====== Exercise input ======

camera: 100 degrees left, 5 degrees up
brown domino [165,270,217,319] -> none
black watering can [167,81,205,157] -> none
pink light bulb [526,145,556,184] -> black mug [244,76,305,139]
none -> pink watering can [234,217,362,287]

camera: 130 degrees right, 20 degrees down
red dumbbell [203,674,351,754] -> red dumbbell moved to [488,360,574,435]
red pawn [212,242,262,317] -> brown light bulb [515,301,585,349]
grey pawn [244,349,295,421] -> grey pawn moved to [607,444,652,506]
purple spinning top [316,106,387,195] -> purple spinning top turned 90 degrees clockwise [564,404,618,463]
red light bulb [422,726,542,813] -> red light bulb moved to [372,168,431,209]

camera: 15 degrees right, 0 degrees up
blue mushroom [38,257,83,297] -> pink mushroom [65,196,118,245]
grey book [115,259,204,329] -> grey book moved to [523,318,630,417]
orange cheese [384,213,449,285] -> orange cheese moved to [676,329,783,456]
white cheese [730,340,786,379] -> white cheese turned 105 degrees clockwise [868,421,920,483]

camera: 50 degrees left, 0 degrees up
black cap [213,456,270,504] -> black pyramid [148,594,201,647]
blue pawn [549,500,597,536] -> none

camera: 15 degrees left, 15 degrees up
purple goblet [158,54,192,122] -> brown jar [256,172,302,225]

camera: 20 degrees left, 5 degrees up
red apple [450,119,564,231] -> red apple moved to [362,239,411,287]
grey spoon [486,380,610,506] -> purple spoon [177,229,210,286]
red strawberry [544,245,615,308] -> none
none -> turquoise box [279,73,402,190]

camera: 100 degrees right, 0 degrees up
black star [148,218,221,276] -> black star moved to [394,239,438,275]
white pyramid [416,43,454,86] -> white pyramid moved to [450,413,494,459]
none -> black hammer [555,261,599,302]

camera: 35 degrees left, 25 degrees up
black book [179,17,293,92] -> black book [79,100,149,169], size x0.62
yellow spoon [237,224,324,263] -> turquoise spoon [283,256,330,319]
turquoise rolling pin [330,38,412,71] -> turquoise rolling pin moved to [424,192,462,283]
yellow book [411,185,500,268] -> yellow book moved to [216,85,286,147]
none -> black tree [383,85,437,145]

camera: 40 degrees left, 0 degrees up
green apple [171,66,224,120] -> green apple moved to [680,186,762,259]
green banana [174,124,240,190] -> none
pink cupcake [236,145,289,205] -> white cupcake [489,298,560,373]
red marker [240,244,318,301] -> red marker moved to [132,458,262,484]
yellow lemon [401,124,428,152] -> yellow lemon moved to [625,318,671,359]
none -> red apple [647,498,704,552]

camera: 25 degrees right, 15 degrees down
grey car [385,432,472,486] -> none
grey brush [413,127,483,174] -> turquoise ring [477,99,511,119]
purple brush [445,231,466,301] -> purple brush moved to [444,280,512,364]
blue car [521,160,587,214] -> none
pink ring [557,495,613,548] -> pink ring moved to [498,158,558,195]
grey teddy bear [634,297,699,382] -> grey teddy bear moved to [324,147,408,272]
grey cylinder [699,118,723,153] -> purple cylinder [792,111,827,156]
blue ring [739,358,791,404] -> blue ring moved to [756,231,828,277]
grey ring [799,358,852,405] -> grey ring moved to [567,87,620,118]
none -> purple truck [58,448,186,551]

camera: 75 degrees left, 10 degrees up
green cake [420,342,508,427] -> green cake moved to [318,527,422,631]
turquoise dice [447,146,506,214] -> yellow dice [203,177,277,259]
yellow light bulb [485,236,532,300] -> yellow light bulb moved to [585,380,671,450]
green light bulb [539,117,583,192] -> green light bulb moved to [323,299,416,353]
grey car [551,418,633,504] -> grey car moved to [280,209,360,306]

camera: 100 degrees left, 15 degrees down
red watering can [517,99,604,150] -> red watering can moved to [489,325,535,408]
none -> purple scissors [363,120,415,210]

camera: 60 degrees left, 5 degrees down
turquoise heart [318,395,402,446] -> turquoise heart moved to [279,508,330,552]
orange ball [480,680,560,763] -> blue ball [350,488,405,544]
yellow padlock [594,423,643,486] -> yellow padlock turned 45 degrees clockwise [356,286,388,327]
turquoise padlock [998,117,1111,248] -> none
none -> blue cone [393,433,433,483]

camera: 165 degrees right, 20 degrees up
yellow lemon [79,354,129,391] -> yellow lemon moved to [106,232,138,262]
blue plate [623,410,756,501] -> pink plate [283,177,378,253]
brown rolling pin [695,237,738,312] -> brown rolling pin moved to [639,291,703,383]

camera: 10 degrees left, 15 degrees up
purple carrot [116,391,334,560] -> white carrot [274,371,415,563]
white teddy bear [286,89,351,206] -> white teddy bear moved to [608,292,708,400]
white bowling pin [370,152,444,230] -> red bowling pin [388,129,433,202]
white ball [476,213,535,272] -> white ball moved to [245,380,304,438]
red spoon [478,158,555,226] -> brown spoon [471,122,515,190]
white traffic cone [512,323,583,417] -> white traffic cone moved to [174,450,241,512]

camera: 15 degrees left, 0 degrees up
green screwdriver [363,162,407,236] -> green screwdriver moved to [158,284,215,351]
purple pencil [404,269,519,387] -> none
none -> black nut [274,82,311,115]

======

● Task statement:
All entries above must be reproduced without a single change.

● Exercise output:
camera: 100 degrees left, 5 degrees up
brown domino [165,270,217,319] -> none
black watering can [167,81,205,157] -> none
pink light bulb [526,145,556,184] -> black mug [244,76,305,139]
none -> pink watering can [234,217,362,287]

camera: 130 degrees right, 20 degrees down
red dumbbell [203,674,351,754] -> red dumbbell moved to [488,360,574,435]
red pawn [212,242,262,317] -> brown light bulb [515,301,585,349]
grey pawn [244,349,295,421] -> grey pawn moved to [607,444,652,506]
purple spinning top [316,106,387,195] -> purple spinning top turned 90 degrees clockwise [564,404,618,463]
red light bulb [422,726,542,813] -> red light bulb moved to [372,168,431,209]

camera: 15 degrees right, 0 degrees up
blue mushroom [38,257,83,297] -> pink mushroom [65,196,118,245]
grey book [115,259,204,329] -> grey book moved to [523,318,630,417]
orange cheese [384,213,449,285] -> orange cheese moved to [676,329,783,456]
white cheese [730,340,786,379] -> white cheese turned 105 degrees clockwise [868,421,920,483]

camera: 50 degrees left, 0 degrees up
black cap [213,456,270,504] -> black pyramid [148,594,201,647]
blue pawn [549,500,597,536] -> none

camera: 15 degrees left, 15 degrees up
purple goblet [158,54,192,122] -> brown jar [256,172,302,225]

camera: 20 degrees left, 5 degrees up
red apple [450,119,564,231] -> red apple moved to [362,239,411,287]
grey spoon [486,380,610,506] -> purple spoon [177,229,210,286]
red strawberry [544,245,615,308] -> none
none -> turquoise box [279,73,402,190]

camera: 100 degrees right, 0 degrees up
black star [148,218,221,276] -> black star moved to [394,239,438,275]
white pyramid [416,43,454,86] -> white pyramid moved to [450,413,494,459]
none -> black hammer [555,261,599,302]

camera: 35 degrees left, 25 degrees up
black book [179,17,293,92] -> black book [79,100,149,169], size x0.62
yellow spoon [237,224,324,263] -> turquoise spoon [283,256,330,319]
turquoise rolling pin [330,38,412,71] -> turquoise rolling pin moved to [424,192,462,283]
yellow book [411,185,500,268] -> yellow book moved to [216,85,286,147]
none -> black tree [383,85,437,145]

camera: 40 degrees left, 0 degrees up
green apple [171,66,224,120] -> green apple moved to [680,186,762,259]
green banana [174,124,240,190] -> none
pink cupcake [236,145,289,205] -> white cupcake [489,298,560,373]
red marker [240,244,318,301] -> red marker moved to [132,458,262,484]
yellow lemon [401,124,428,152] -> yellow lemon moved to [625,318,671,359]
none -> red apple [647,498,704,552]

camera: 25 degrees right, 15 degrees down
grey car [385,432,472,486] -> none
grey brush [413,127,483,174] -> turquoise ring [477,99,511,119]
purple brush [445,231,466,301] -> purple brush moved to [444,280,512,364]
blue car [521,160,587,214] -> none
pink ring [557,495,613,548] -> pink ring moved to [498,158,558,195]
grey teddy bear [634,297,699,382] -> grey teddy bear moved to [324,147,408,272]
grey cylinder [699,118,723,153] -> purple cylinder [792,111,827,156]
blue ring [739,358,791,404] -> blue ring moved to [756,231,828,277]
grey ring [799,358,852,405] -> grey ring moved to [567,87,620,118]
none -> purple truck [58,448,186,551]

camera: 75 degrees left, 10 degrees up
green cake [420,342,508,427] -> green cake moved to [318,527,422,631]
turquoise dice [447,146,506,214] -> yellow dice [203,177,277,259]
yellow light bulb [485,236,532,300] -> yellow light bulb moved to [585,380,671,450]
green light bulb [539,117,583,192] -> green light bulb moved to [323,299,416,353]
grey car [551,418,633,504] -> grey car moved to [280,209,360,306]

camera: 100 degrees left, 15 degrees down
red watering can [517,99,604,150] -> red watering can moved to [489,325,535,408]
none -> purple scissors [363,120,415,210]

camera: 60 degrees left, 5 degrees down
turquoise heart [318,395,402,446] -> turquoise heart moved to [279,508,330,552]
orange ball [480,680,560,763] -> blue ball [350,488,405,544]
yellow padlock [594,423,643,486] -> yellow padlock turned 45 degrees clockwise [356,286,388,327]
turquoise padlock [998,117,1111,248] -> none
none -> blue cone [393,433,433,483]

camera: 165 degrees right, 20 degrees up
yellow lemon [79,354,129,391] -> yellow lemon moved to [106,232,138,262]
blue plate [623,410,756,501] -> pink plate [283,177,378,253]
brown rolling pin [695,237,738,312] -> brown rolling pin moved to [639,291,703,383]

camera: 10 degrees left, 15 degrees up
purple carrot [116,391,334,560] -> white carrot [274,371,415,563]
white teddy bear [286,89,351,206] -> white teddy bear moved to [608,292,708,400]
white bowling pin [370,152,444,230] -> red bowling pin [388,129,433,202]
white ball [476,213,535,272] -> white ball moved to [245,380,304,438]
red spoon [478,158,555,226] -> brown spoon [471,122,515,190]
white traffic cone [512,323,583,417] -> white traffic cone moved to [174,450,241,512]

camera: 15 degrees left, 0 degrees up
green screwdriver [363,162,407,236] -> green screwdriver moved to [158,284,215,351]
purple pencil [404,269,519,387] -> none
none -> black nut [274,82,311,115]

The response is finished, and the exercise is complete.